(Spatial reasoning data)
------------------------------------------------------------------------
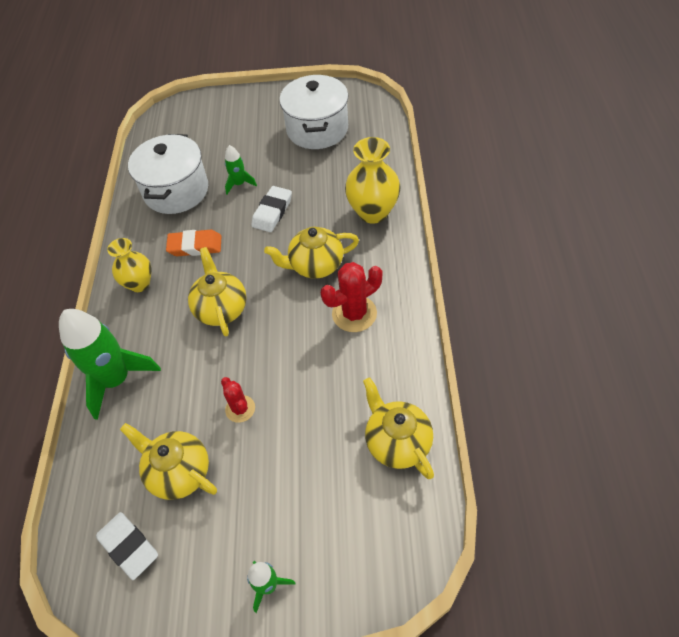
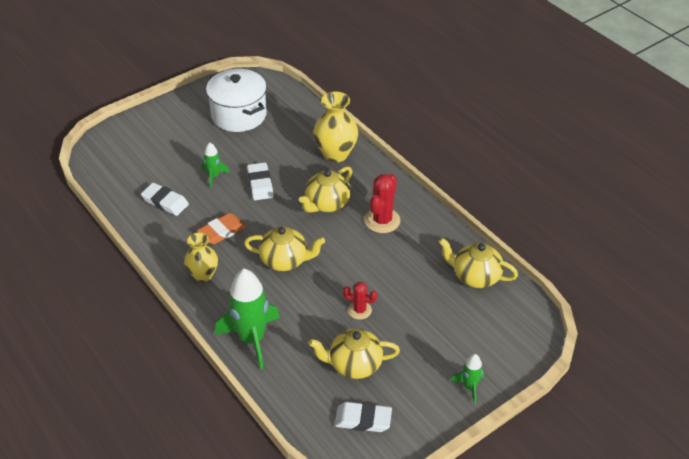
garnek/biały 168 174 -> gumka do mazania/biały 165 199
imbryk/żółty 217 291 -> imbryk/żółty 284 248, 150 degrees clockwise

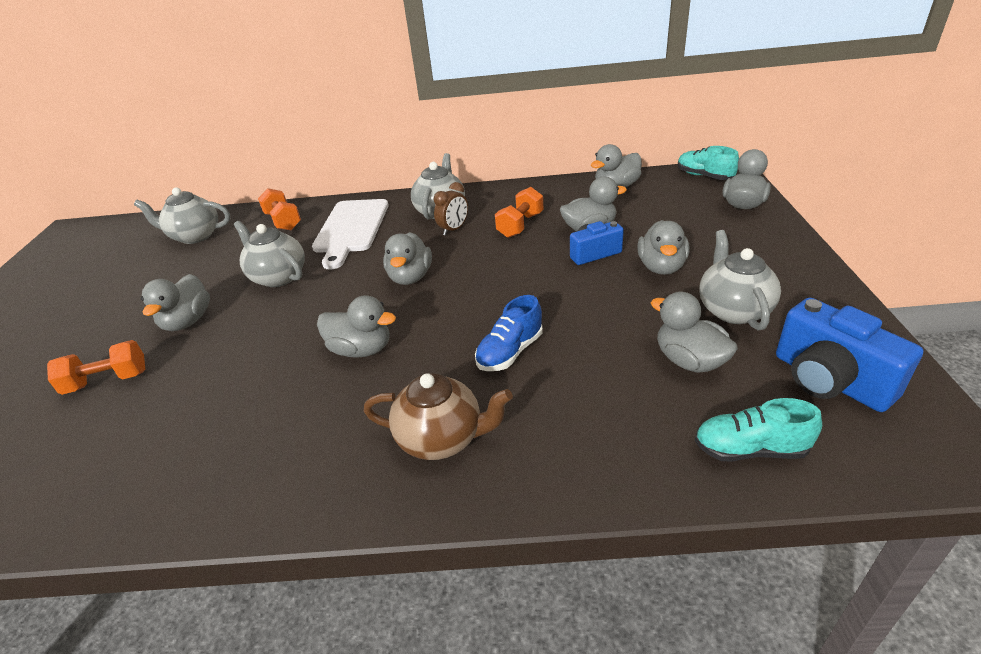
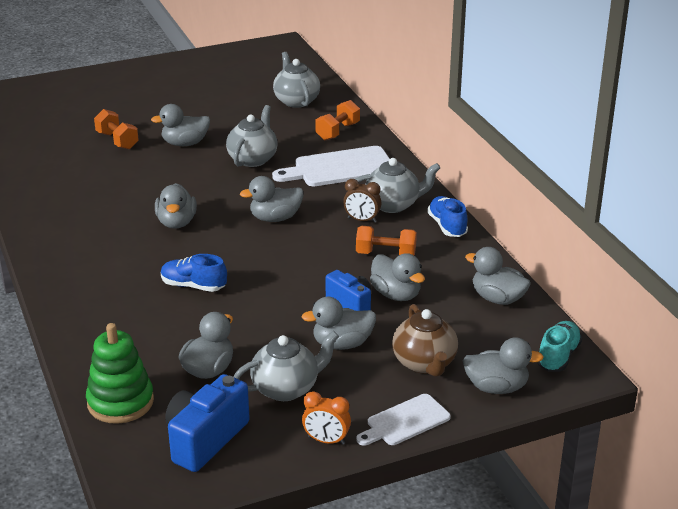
imbryk/brązowy 438 416 -> imbryk/brązowy 425 340, moved
but/turkusowy 758 430 -> zabawka nakładanka/zielony 120 373
none -> but/niebieski 447 216
none -> budzik/pomarańczowy 326 418
none -> deska do krojenia/biały 403 420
------------------------------------------------------------------------
### Directions for this task
Tally up the lines of the data above where the string "imbryk" appears, and give only the count.

### Response to this task
2